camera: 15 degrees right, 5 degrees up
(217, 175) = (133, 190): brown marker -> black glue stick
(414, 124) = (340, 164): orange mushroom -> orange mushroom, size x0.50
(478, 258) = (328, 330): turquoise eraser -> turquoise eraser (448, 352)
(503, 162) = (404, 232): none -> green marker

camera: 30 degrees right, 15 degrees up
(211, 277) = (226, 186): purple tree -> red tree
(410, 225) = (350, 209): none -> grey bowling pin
# # # # #
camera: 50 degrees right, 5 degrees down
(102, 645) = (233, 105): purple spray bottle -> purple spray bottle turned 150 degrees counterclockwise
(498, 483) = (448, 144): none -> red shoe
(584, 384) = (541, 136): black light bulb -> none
# # # # #
▶ _WHAT IS NEEDED_:
In the listing above, find the line with "camera: 50 degrees right, 5 degrees down" and the line with "(584, 384) = (541, 136): black"; set down exactly those two lines and every line between them, nothing more.

▶ _ANSWER BOX_:
camera: 50 degrees right, 5 degrees down
(102, 645) = (233, 105): purple spray bottle -> purple spray bottle turned 150 degrees counterclockwise
(498, 483) = (448, 144): none -> red shoe
(584, 384) = (541, 136): black light bulb -> none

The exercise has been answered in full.